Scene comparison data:
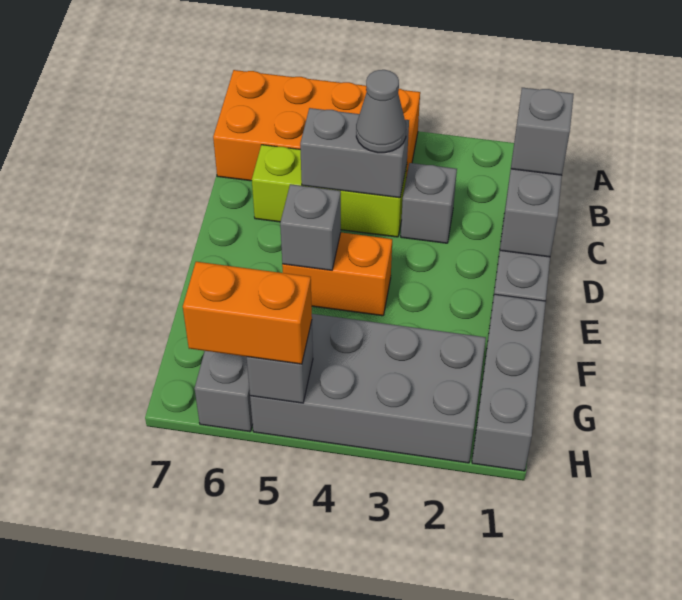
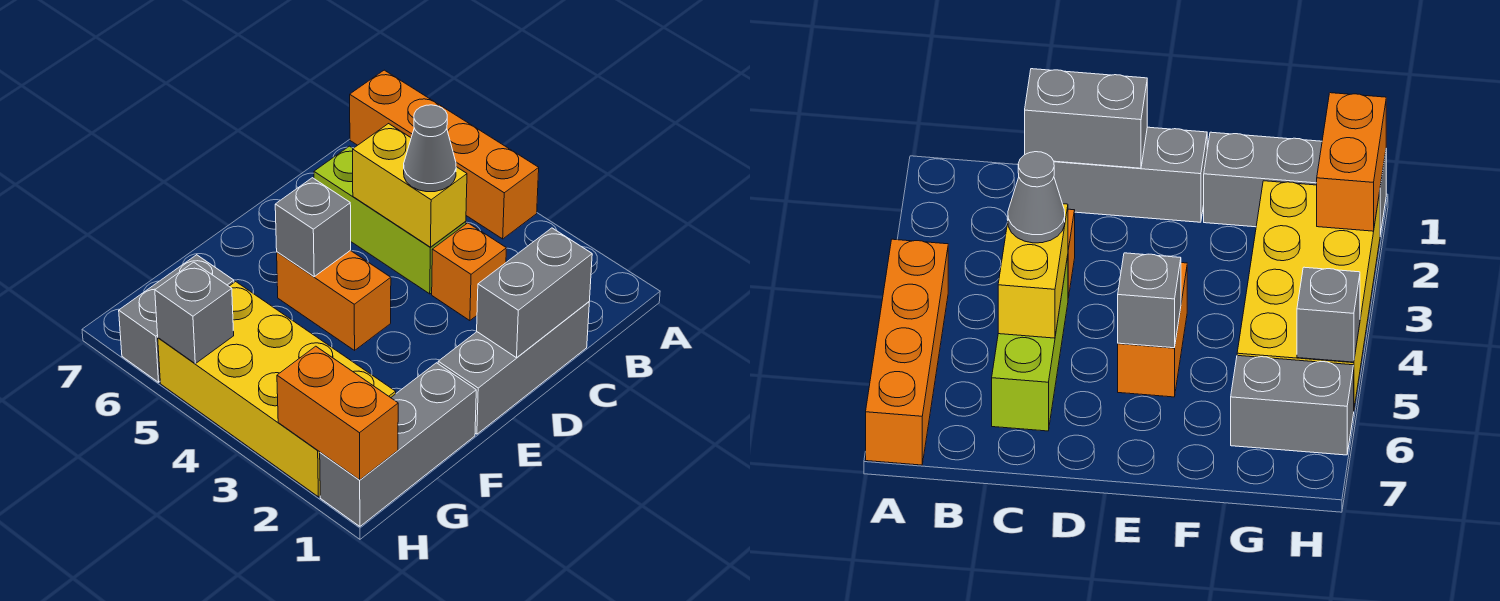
orange 2x4 brick [213,70,420,181] -> orange 1x4 brick [350,70,539,239]
grey 1x1 brick [511,88,574,175] -> none
grey 1x1 brick [401,163,457,243] -> orange 1x1 brick [432,223,506,321]
grey 1x2 brick [300,108,409,198] -> yellow 1x2 brick [353,124,467,247]
grey 2x4 brick [250,314,486,463] -> yellow 2x4 brick [158,282,396,497]
orange 1x2 brick [183,262,312,364] -> orange 1x2 brick moved to [277,346,398,480]

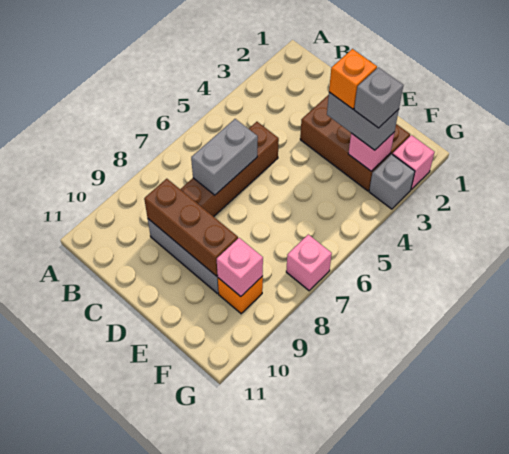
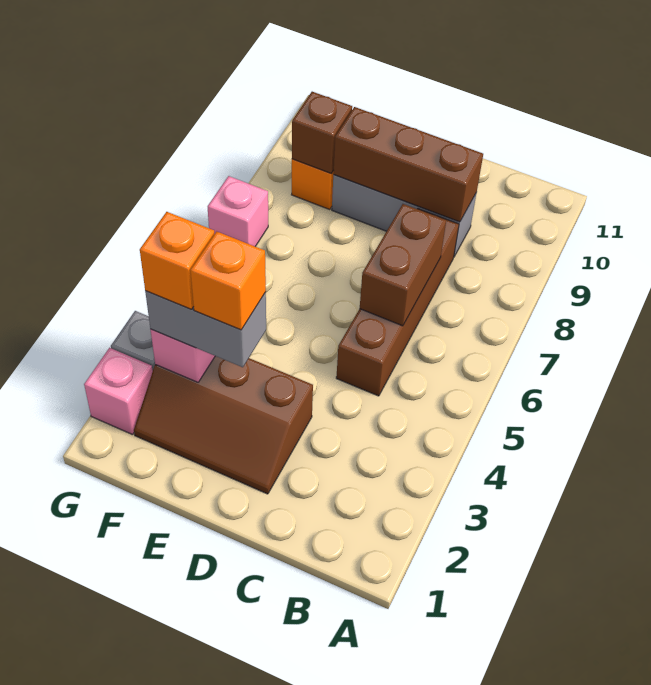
grey 1x2 brick [191,119,258,195] -> brown 1x2 brick [360,204,446,326]
brown 2x3 brick [300,95,410,191] -> brown 2x3 slope [134,356,313,494]
grey 1x1 brick [354,67,403,128] -> orange 1x1 brick [140,212,214,309]
pink 1x1 brick [217,238,263,297] -> brown 1x1 brick [292,92,352,173]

Aim of the exercise – For each record above, write out its text exactly and skip any picture.

Your solution –
orange 2x4 brick [213,70,420,181] -> orange 1x4 brick [350,70,539,239]
grey 1x1 brick [511,88,574,175] -> none
grey 1x1 brick [401,163,457,243] -> orange 1x1 brick [432,223,506,321]
grey 1x2 brick [300,108,409,198] -> yellow 1x2 brick [353,124,467,247]
grey 2x4 brick [250,314,486,463] -> yellow 2x4 brick [158,282,396,497]
orange 1x2 brick [183,262,312,364] -> orange 1x2 brick moved to [277,346,398,480]

grey 1x2 brick [191,119,258,195] -> brown 1x2 brick [360,204,446,326]
brown 2x3 brick [300,95,410,191] -> brown 2x3 slope [134,356,313,494]
grey 1x1 brick [354,67,403,128] -> orange 1x1 brick [140,212,214,309]
pink 1x1 brick [217,238,263,297] -> brown 1x1 brick [292,92,352,173]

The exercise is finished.